From the data below, pull out every line that contains the string "numericTimeSignature". Uppercase and lowercase letters must match.
## BEGIN PROVIDED ENTRIES
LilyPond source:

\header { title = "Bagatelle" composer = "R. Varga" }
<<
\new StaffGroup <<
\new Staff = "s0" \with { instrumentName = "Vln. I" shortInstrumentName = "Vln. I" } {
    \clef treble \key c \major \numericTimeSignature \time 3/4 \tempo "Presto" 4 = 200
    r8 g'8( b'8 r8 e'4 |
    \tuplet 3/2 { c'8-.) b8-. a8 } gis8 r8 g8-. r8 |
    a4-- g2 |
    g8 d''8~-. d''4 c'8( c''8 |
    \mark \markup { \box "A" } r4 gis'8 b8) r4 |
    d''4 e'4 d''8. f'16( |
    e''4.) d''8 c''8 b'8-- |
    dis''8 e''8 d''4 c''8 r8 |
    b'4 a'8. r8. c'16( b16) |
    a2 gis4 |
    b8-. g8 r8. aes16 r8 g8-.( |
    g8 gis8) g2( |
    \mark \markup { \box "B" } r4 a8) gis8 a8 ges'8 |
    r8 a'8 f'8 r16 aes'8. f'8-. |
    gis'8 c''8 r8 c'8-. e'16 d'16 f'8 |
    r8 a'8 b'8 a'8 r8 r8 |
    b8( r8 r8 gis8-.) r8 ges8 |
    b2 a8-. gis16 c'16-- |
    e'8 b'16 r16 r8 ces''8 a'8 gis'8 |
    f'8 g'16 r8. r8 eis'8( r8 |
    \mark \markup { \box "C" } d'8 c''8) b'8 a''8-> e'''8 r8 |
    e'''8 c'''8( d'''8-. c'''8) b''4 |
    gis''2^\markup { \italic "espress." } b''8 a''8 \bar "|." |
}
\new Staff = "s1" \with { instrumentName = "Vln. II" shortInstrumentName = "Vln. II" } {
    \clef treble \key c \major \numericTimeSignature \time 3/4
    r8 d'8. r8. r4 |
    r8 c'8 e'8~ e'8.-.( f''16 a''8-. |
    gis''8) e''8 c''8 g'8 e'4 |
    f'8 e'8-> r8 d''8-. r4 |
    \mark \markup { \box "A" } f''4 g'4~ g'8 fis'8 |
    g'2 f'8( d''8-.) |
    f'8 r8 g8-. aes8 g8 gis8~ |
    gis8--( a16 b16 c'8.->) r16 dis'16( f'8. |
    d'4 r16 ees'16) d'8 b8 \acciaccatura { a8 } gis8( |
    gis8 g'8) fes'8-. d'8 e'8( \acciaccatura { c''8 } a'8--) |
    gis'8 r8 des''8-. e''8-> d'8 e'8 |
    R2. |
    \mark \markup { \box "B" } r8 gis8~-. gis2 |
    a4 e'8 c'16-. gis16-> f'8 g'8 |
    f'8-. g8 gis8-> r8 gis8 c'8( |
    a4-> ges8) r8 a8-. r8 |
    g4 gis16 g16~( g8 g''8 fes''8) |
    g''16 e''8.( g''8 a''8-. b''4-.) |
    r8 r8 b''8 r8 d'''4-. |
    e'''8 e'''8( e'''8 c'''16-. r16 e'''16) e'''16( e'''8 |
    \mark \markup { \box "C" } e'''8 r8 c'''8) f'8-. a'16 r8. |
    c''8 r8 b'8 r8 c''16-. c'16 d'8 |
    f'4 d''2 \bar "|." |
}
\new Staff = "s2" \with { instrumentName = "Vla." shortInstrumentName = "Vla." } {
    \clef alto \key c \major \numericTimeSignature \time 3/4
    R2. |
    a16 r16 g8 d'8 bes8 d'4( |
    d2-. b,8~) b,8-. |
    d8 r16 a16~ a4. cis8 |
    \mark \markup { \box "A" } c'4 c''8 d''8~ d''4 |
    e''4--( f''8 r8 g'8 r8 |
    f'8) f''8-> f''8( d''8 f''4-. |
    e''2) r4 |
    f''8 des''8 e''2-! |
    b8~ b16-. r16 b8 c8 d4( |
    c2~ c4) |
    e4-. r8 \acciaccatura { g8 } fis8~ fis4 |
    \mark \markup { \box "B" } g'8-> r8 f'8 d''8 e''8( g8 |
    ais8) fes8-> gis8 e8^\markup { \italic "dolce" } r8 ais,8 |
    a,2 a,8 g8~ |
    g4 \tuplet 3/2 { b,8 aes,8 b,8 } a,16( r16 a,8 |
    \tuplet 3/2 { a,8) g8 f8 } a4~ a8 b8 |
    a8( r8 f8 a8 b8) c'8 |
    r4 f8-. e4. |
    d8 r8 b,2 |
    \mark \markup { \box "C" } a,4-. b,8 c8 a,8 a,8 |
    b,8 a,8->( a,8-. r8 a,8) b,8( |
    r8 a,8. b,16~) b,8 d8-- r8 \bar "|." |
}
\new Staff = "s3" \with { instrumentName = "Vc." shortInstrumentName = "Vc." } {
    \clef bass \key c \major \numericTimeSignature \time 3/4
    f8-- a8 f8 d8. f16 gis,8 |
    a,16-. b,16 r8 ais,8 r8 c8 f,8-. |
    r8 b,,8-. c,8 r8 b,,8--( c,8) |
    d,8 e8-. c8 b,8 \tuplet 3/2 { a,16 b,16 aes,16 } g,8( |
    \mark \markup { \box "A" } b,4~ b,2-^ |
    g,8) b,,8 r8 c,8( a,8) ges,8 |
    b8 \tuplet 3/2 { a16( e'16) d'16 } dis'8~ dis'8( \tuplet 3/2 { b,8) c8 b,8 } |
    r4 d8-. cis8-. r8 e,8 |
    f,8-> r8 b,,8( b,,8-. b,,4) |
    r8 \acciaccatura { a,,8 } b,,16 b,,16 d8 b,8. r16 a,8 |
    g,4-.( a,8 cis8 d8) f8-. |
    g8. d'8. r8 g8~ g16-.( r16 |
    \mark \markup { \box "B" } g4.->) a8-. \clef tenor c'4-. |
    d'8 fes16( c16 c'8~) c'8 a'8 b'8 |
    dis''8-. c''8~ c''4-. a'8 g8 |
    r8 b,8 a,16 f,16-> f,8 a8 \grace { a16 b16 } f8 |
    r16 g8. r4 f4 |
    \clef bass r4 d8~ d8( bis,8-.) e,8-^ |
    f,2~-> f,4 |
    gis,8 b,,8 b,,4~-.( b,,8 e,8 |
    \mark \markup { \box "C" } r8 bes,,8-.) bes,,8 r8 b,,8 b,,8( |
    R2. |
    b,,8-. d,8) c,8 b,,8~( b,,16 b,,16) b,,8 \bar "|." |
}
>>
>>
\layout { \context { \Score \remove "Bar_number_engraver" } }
## END PROVIDED ENTRIES
## BEGIN PROVIDED ENTRIES
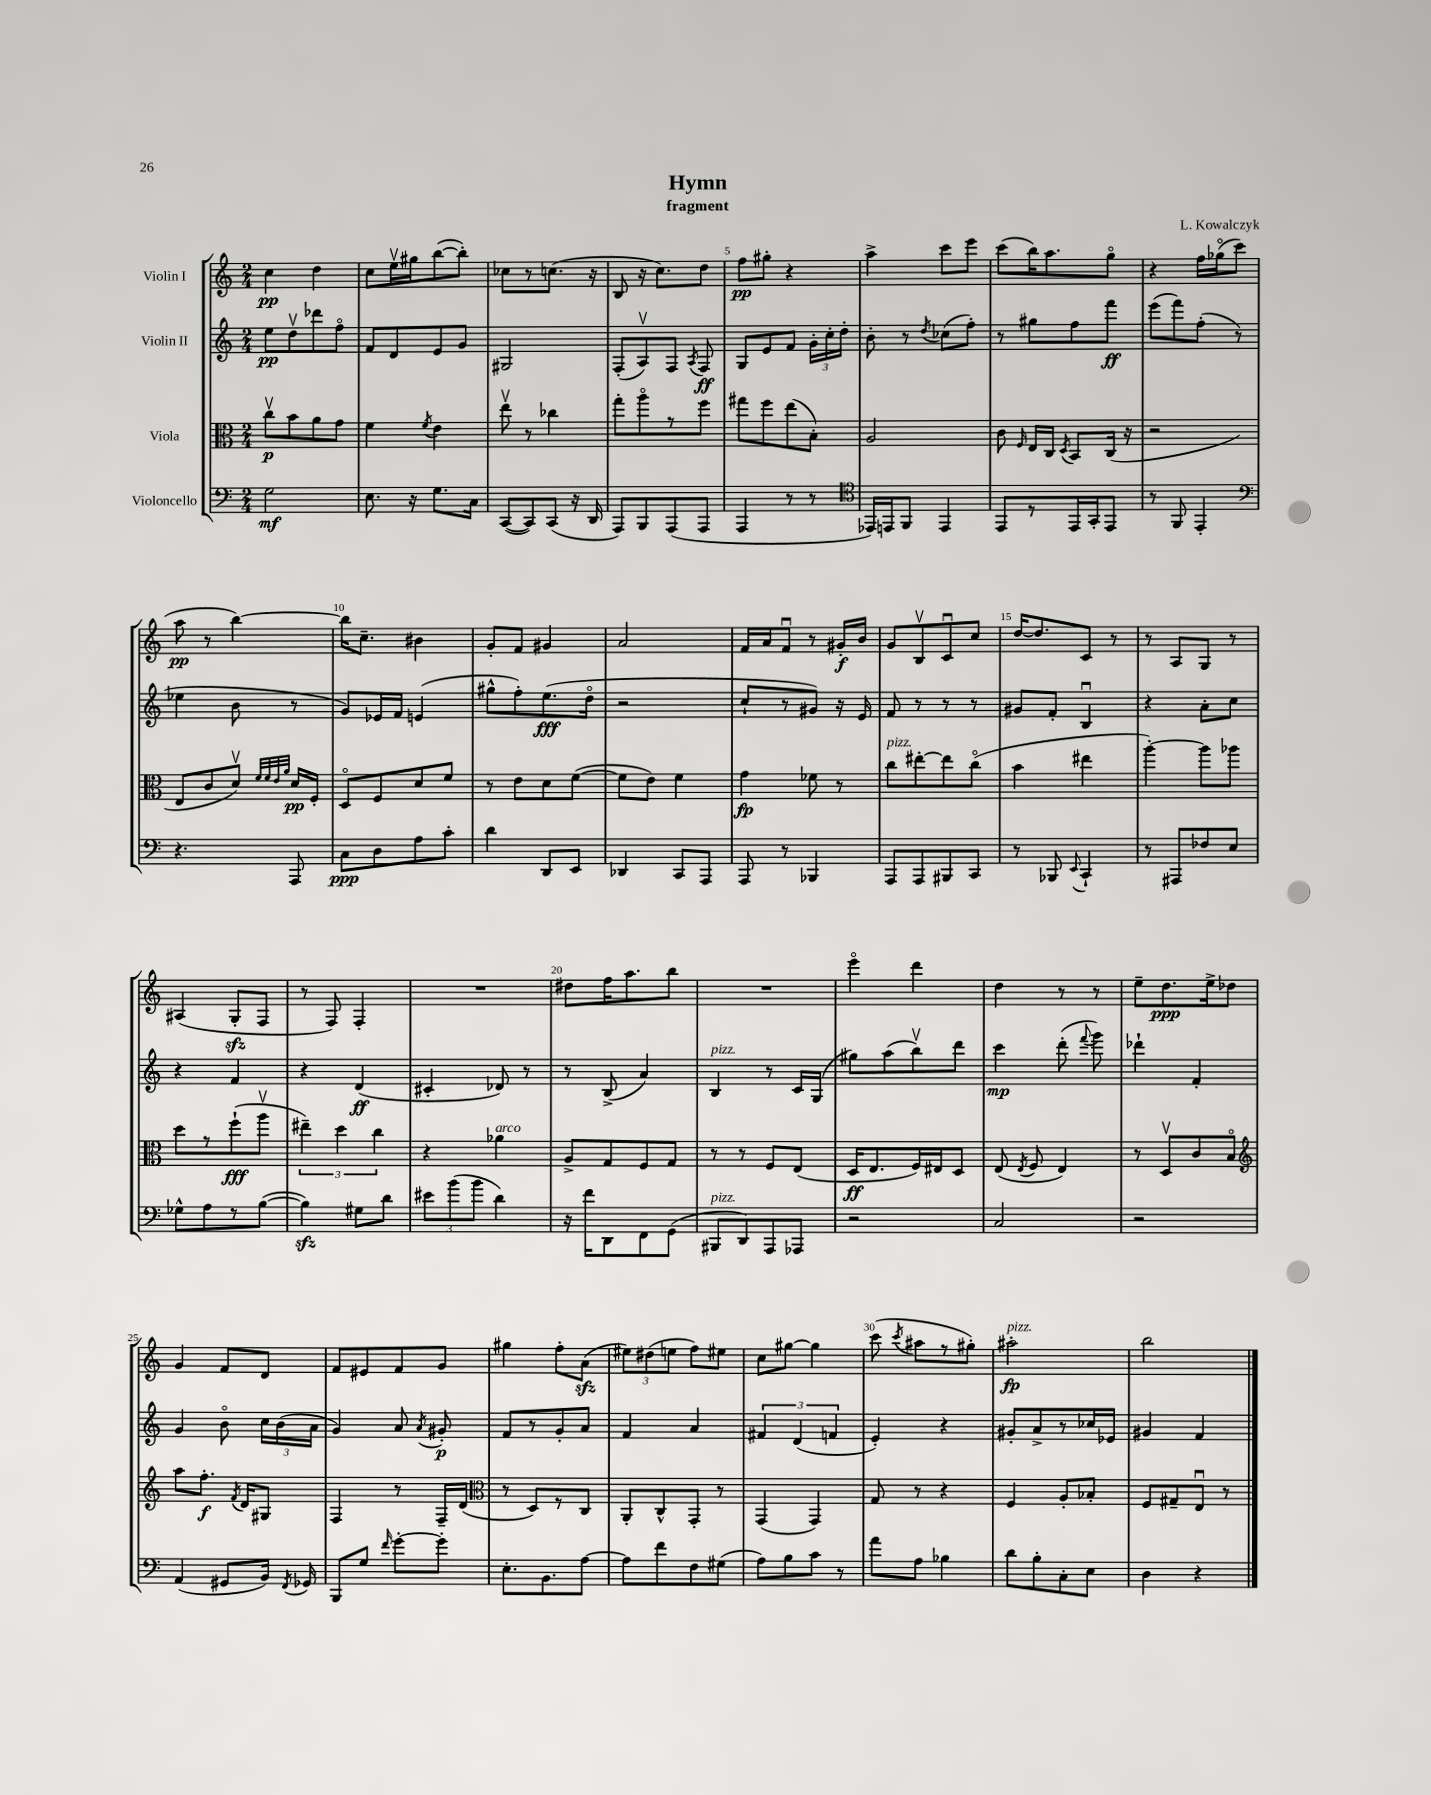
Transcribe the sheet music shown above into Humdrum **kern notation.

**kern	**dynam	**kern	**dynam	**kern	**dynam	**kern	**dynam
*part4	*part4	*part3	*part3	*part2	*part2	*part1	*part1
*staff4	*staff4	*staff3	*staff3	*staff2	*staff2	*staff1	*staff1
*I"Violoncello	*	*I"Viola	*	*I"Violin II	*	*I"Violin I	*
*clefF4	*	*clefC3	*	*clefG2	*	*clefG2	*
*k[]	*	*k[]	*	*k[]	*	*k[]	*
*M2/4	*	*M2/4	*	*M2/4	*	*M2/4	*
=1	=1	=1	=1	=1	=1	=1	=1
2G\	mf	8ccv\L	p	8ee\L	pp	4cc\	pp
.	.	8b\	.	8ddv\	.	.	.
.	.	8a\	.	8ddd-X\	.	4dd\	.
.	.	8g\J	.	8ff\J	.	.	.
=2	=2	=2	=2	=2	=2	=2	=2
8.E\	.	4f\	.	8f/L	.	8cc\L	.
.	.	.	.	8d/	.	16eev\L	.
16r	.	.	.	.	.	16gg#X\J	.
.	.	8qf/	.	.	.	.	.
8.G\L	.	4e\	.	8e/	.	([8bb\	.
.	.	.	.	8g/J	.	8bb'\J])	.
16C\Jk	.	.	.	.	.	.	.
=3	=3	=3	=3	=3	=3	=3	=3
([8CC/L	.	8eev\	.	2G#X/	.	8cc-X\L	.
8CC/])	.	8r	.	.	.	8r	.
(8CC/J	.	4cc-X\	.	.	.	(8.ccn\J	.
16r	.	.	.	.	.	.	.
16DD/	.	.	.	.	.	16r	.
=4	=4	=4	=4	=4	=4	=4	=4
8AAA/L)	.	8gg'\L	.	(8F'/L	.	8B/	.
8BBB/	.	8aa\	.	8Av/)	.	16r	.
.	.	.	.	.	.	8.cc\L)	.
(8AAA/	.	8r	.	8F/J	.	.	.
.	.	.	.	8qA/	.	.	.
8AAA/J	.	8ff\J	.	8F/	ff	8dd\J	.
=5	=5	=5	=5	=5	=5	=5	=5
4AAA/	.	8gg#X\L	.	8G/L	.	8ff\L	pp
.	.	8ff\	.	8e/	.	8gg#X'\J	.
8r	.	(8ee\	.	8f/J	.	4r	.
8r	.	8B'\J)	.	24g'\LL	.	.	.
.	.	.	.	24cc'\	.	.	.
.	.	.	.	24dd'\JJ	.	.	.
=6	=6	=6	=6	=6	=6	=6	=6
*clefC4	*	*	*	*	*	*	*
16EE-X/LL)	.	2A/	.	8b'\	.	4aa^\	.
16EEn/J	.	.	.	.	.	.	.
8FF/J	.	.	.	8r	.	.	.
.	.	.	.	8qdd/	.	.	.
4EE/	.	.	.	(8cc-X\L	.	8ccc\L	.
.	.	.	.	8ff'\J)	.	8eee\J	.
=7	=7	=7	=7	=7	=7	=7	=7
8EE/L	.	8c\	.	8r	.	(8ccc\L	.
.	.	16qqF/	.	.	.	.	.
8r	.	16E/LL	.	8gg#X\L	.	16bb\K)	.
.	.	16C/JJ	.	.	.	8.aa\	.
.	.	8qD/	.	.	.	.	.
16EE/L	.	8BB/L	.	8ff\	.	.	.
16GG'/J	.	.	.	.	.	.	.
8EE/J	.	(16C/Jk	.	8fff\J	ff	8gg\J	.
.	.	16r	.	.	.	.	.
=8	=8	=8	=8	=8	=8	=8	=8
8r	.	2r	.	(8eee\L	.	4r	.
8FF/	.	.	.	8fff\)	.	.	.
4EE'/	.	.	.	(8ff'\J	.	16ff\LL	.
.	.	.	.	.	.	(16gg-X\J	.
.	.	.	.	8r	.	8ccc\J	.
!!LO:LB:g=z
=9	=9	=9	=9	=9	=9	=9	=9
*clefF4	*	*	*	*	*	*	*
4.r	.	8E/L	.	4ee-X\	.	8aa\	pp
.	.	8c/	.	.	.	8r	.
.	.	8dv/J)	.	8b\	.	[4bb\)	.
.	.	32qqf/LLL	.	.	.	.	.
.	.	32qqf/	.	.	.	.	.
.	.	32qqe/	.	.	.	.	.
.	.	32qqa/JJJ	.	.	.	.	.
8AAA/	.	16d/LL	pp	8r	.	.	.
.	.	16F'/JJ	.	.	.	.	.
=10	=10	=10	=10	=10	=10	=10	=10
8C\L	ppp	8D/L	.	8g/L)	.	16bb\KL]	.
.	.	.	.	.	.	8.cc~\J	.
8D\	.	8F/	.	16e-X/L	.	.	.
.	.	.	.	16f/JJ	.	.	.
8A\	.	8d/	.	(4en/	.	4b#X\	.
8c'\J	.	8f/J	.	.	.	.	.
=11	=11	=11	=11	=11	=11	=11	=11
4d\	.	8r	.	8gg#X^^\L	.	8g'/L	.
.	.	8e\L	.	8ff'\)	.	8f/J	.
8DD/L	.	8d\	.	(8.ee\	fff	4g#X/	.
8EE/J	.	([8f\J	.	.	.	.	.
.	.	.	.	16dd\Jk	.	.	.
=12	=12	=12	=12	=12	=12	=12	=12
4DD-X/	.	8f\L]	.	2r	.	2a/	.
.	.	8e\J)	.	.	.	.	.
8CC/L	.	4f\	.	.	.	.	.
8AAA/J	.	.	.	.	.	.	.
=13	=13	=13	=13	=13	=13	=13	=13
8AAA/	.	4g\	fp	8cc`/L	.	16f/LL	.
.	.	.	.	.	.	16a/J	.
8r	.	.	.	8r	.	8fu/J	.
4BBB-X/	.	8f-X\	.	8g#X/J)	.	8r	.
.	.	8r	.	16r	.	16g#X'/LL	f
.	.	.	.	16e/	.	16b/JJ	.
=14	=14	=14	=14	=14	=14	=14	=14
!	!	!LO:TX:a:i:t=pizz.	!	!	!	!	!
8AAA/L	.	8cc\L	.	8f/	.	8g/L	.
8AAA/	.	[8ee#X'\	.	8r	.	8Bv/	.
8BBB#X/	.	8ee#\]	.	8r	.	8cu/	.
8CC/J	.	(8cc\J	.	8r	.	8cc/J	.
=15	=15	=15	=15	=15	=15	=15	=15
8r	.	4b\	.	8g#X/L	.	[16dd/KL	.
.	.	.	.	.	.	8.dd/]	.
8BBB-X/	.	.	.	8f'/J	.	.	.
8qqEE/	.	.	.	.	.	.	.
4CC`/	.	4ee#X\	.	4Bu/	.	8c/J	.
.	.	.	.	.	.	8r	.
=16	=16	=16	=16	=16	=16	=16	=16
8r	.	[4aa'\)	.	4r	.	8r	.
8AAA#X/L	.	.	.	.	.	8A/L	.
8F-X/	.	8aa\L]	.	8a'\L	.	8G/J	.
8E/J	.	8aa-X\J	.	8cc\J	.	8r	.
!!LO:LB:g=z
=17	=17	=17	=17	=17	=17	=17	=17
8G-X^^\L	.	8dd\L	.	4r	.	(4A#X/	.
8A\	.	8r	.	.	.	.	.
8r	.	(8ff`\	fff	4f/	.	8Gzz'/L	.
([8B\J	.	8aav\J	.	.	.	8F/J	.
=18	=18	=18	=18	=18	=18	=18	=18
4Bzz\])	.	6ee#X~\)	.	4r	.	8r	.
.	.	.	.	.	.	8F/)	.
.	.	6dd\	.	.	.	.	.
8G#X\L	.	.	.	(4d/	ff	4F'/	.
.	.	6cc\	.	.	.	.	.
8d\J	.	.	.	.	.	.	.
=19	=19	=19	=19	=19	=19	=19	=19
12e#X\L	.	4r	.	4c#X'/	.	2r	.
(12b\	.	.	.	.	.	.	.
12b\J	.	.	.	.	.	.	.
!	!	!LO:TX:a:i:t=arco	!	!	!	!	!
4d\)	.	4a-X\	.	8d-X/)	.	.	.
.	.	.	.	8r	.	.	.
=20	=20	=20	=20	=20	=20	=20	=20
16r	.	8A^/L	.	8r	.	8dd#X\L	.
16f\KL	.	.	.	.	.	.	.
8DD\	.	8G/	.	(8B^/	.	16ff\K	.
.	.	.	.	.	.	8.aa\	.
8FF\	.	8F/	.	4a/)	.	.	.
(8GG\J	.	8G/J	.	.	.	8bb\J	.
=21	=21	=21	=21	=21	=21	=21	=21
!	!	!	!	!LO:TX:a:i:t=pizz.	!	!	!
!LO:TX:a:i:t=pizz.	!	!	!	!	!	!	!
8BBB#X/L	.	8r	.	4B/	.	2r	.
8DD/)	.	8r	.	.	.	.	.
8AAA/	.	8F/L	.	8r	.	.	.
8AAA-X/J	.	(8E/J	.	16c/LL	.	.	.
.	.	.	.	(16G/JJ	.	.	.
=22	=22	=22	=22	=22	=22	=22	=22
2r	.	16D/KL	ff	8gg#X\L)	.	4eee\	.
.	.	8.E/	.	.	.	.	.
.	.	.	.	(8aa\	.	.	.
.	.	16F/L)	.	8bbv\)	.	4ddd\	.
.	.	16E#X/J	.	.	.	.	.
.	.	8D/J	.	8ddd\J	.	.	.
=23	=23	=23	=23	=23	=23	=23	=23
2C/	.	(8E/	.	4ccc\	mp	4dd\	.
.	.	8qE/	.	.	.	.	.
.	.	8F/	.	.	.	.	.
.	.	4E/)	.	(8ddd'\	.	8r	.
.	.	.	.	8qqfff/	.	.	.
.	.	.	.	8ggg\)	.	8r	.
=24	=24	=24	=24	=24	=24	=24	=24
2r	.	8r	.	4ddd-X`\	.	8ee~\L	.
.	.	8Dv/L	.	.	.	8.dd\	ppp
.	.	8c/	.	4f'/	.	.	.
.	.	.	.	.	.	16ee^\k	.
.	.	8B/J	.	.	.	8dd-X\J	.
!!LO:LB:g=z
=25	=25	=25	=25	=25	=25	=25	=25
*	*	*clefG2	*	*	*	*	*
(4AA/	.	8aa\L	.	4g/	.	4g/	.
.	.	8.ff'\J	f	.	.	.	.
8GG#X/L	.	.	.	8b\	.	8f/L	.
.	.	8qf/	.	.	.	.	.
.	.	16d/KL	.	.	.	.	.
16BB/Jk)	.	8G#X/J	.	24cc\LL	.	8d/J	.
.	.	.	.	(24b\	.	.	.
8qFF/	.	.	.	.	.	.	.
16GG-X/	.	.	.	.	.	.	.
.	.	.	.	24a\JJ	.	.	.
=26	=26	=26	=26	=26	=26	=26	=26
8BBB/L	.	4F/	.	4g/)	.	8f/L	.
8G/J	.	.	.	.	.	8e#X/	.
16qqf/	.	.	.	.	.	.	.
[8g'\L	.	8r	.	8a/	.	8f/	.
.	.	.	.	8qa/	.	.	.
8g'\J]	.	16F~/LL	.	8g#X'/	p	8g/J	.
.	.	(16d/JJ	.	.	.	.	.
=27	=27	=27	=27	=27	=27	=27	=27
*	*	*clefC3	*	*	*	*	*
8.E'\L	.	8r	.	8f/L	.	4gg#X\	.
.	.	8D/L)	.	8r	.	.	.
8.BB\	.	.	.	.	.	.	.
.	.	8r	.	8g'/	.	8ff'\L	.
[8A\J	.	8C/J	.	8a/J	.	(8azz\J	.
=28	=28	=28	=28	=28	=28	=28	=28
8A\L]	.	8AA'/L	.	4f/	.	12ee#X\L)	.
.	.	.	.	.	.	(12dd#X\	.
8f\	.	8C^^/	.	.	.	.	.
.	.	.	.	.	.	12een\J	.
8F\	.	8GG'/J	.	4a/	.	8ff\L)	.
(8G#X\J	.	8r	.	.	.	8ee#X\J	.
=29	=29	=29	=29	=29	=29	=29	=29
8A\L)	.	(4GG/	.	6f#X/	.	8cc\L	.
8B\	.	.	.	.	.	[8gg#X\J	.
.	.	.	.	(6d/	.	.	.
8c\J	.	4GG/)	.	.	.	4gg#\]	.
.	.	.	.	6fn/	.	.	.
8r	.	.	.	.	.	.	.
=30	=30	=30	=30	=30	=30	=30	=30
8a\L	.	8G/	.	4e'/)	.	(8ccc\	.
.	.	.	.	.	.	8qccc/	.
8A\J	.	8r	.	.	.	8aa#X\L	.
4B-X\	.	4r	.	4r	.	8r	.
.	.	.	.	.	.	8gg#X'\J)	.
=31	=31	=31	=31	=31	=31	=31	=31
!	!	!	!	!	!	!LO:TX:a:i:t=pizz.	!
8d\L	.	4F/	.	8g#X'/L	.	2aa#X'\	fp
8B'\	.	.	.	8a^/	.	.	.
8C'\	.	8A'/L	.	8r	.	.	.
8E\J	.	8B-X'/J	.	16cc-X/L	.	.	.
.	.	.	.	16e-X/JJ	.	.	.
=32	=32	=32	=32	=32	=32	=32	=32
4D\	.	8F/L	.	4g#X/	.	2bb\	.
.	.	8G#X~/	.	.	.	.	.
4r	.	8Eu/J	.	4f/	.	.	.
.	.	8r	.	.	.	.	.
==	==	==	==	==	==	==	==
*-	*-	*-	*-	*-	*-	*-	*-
## END PROVIDED ENTRIES
> **REPLY**:
    \clef treble \key c \major \numericTimeSignature \time 3/4 \tempo "Presto" 4 = 200
    \clef treble \key c \major \numericTimeSignature \time 3/4
    \clef alto \key c \major \numericTimeSignature \time 3/4
    \clef bass \key c \major \numericTimeSignature \time 3/4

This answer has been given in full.